YOUR ASSIGNMENT: Of all the entries below, only the lines from the one with "U1 pin in-: NET6 -> NET8" up to and including the one with "D1: diode BAV21 (A NET15, K NET14) -> none" are to be duplicated exactly.

RAW DATA:
◆ ◆ ◆ ◆ ◆

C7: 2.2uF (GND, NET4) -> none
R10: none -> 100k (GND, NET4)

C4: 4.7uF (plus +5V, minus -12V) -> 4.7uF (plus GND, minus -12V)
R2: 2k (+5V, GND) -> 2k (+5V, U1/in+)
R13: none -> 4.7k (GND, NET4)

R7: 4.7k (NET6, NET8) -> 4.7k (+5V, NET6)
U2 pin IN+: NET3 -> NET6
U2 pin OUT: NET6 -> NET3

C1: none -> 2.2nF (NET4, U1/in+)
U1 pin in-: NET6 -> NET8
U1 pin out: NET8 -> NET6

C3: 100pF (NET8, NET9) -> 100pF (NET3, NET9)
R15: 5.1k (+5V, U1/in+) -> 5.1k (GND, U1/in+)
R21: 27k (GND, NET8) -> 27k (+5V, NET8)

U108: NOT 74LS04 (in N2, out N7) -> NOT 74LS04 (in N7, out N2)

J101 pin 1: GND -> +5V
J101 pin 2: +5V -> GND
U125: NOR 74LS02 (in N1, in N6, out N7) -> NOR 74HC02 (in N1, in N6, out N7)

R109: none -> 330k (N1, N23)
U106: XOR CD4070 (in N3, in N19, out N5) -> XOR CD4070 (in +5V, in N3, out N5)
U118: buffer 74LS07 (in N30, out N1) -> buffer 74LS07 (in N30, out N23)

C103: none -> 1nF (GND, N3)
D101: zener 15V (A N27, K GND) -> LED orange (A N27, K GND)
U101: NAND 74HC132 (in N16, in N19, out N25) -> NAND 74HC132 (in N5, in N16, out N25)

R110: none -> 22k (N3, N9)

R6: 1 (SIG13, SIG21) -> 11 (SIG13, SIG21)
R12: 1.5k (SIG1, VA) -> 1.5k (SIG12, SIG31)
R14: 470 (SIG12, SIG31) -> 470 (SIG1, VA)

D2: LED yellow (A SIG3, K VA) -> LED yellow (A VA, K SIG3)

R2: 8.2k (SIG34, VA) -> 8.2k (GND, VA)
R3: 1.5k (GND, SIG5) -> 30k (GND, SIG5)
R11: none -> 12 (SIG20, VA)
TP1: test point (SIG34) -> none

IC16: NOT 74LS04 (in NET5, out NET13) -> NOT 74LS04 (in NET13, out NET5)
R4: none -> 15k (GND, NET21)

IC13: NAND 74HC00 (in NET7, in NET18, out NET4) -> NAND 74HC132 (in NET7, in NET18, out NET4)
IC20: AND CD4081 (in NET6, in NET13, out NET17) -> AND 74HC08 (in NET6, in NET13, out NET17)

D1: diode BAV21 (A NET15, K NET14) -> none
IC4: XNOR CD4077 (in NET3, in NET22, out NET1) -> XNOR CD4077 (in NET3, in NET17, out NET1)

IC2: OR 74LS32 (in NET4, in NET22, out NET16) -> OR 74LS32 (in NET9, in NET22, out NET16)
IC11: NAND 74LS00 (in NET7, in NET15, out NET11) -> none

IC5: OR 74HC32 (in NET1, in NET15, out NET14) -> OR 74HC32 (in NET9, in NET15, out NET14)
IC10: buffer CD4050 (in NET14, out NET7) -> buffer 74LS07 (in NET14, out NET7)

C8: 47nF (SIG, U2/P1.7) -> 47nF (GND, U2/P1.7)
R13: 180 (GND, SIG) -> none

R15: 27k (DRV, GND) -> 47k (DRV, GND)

◆ ◆ ◆ ◆ ◆

RESPONSE TO THE EXERCISE:
U1 pin in-: NET6 -> NET8
U1 pin out: NET8 -> NET6

C3: 100pF (NET8, NET9) -> 100pF (NET3, NET9)
R15: 5.1k (+5V, U1/in+) -> 5.1k (GND, U1/in+)
R21: 27k (GND, NET8) -> 27k (+5V, NET8)

U108: NOT 74LS04 (in N2, out N7) -> NOT 74LS04 (in N7, out N2)

J101 pin 1: GND -> +5V
J101 pin 2: +5V -> GND
U125: NOR 74LS02 (in N1, in N6, out N7) -> NOR 74HC02 (in N1, in N6, out N7)

R109: none -> 330k (N1, N23)
U106: XOR CD4070 (in N3, in N19, out N5) -> XOR CD4070 (in +5V, in N3, out N5)
U118: buffer 74LS07 (in N30, out N1) -> buffer 74LS07 (in N30, out N23)

C103: none -> 1nF (GND, N3)
D101: zener 15V (A N27, K GND) -> LED orange (A N27, K GND)
U101: NAND 74HC132 (in N16, in N19, out N25) -> NAND 74HC132 (in N5, in N16, out N25)

R110: none -> 22k (N3, N9)

R6: 1 (SIG13, SIG21) -> 11 (SIG13, SIG21)
R12: 1.5k (SIG1, VA) -> 1.5k (SIG12, SIG31)
R14: 470 (SIG12, SIG31) -> 470 (SIG1, VA)

D2: LED yellow (A SIG3, K VA) -> LED yellow (A VA, K SIG3)

R2: 8.2k (SIG34, VA) -> 8.2k (GND, VA)
R3: 1.5k (GND, SIG5) -> 30k (GND, SIG5)
R11: none -> 12 (SIG20, VA)
TP1: test point (SIG34) -> none

IC16: NOT 74LS04 (in NET5, out NET13) -> NOT 74LS04 (in NET13, out NET5)
R4: none -> 15k (GND, NET21)

IC13: NAND 74HC00 (in NET7, in NET18, out NET4) -> NAND 74HC132 (in NET7, in NET18, out NET4)
IC20: AND CD4081 (in NET6, in NET13, out NET17) -> AND 74HC08 (in NET6, in NET13, out NET17)

D1: diode BAV21 (A NET15, K NET14) -> none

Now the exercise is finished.